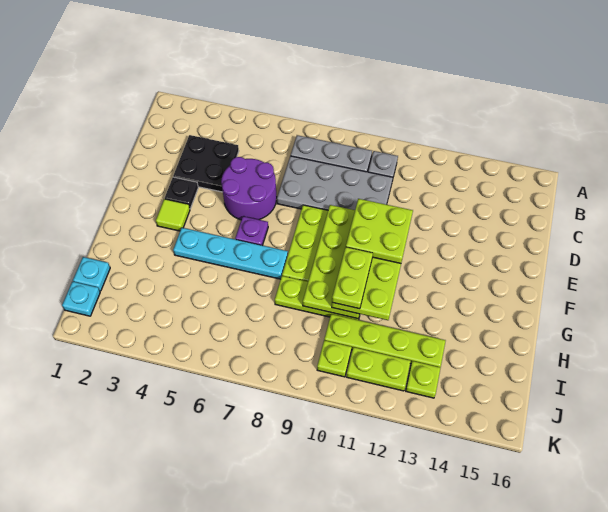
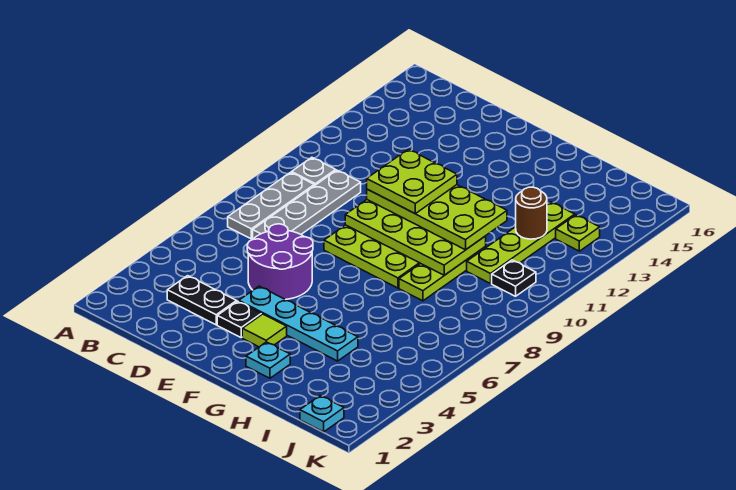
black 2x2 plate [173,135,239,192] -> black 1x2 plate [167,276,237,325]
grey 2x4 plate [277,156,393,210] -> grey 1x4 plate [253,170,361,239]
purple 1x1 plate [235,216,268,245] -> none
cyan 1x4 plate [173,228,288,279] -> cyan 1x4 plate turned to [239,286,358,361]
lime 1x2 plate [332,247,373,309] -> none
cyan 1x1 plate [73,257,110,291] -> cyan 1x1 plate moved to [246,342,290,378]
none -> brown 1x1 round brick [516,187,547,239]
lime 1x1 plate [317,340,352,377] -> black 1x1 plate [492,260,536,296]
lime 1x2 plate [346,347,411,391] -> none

---

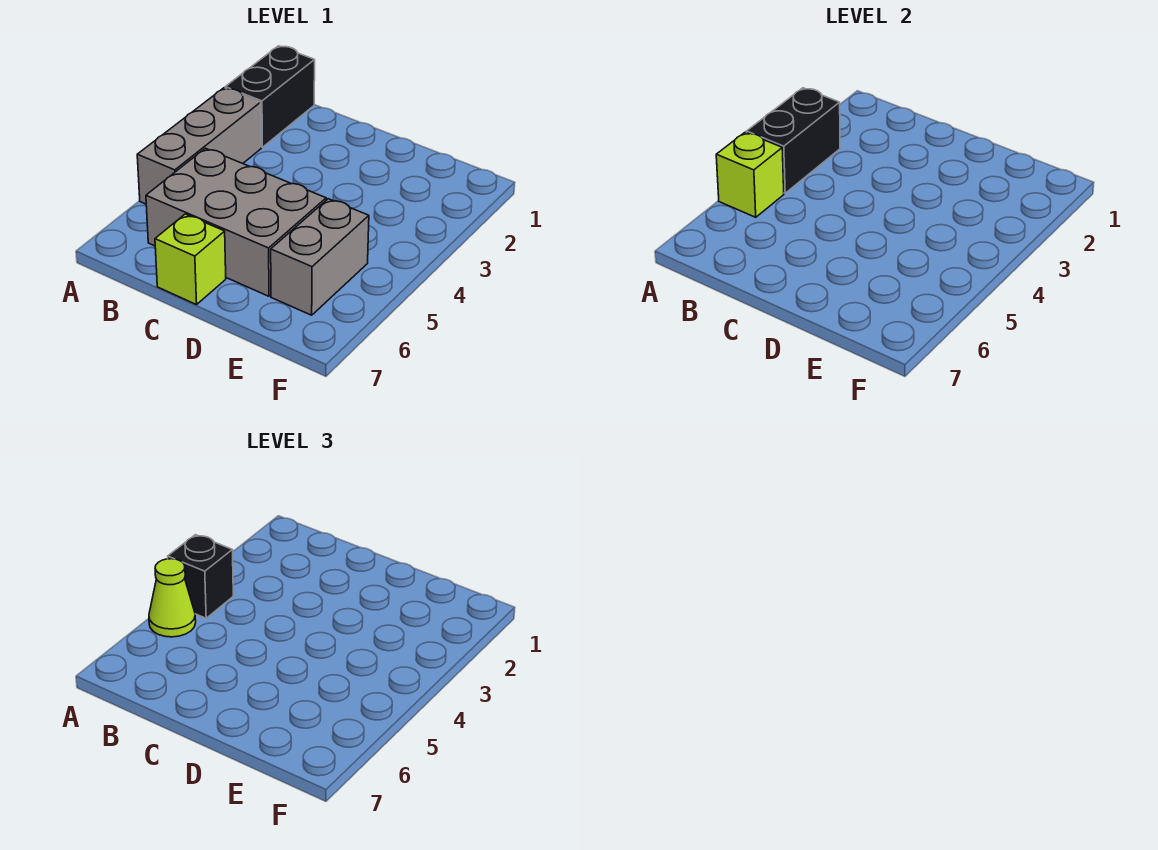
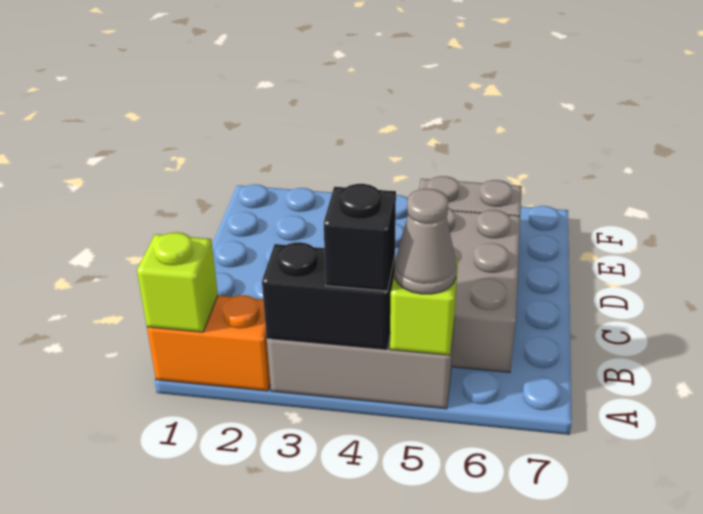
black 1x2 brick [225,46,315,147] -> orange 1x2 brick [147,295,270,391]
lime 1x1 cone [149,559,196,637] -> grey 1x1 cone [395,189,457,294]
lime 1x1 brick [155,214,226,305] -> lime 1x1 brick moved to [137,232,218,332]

--

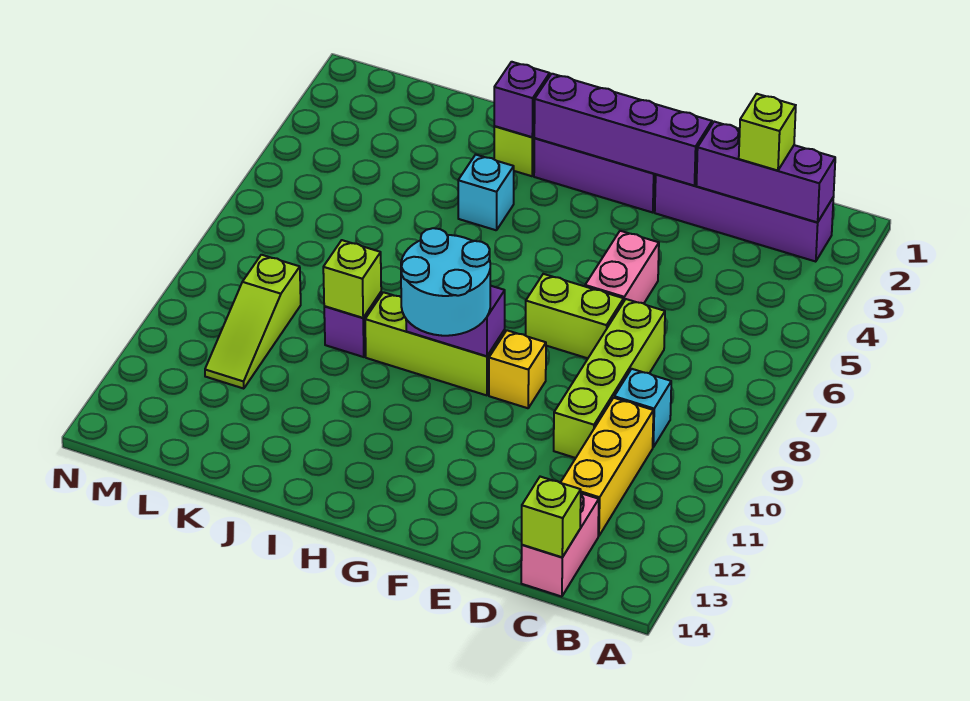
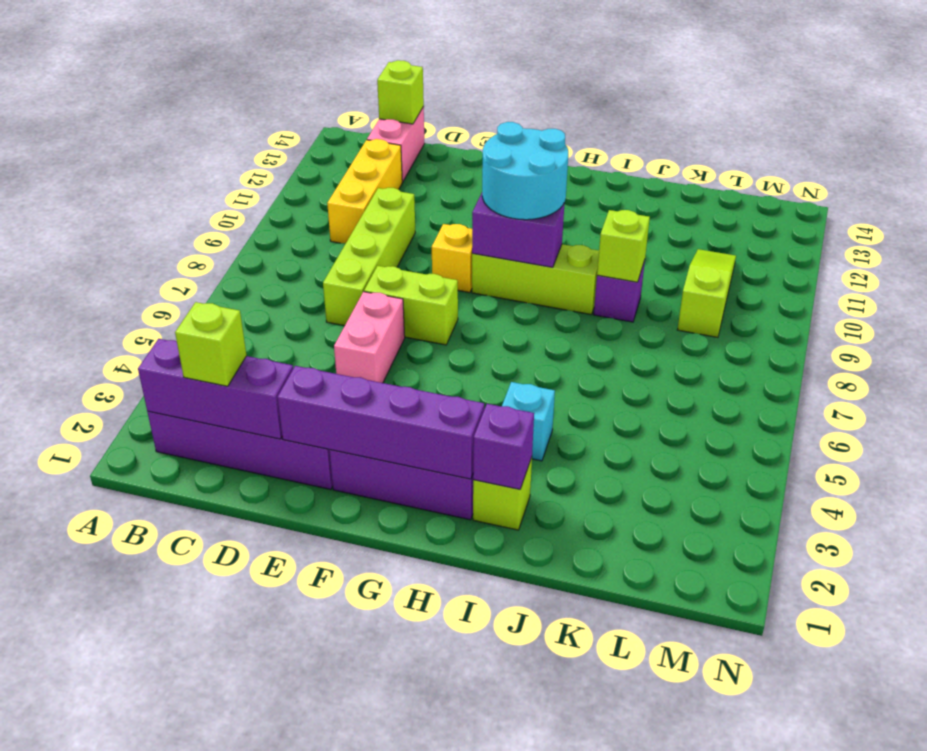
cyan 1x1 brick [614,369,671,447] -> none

Exercise instructions:
Leave out every line above except those from the line with "lime 1x1 plate" up to and including the line with "lime 1x2 plate [346,347,411,391] -> none", and copy those exactly.

Response area:
lime 1x1 plate [317,340,352,377] -> black 1x1 plate [492,260,536,296]
lime 1x2 plate [346,347,411,391] -> none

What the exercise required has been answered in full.